• [How to complete this task] Consider the data that follows and state how many lines contain the string "TRIG", using the number alone.

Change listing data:
● ● ●

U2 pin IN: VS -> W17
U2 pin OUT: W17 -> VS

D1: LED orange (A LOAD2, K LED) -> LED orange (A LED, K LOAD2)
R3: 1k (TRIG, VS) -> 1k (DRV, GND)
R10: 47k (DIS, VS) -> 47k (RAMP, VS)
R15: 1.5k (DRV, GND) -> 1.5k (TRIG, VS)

● ● ●

• [Response to the exercise] 2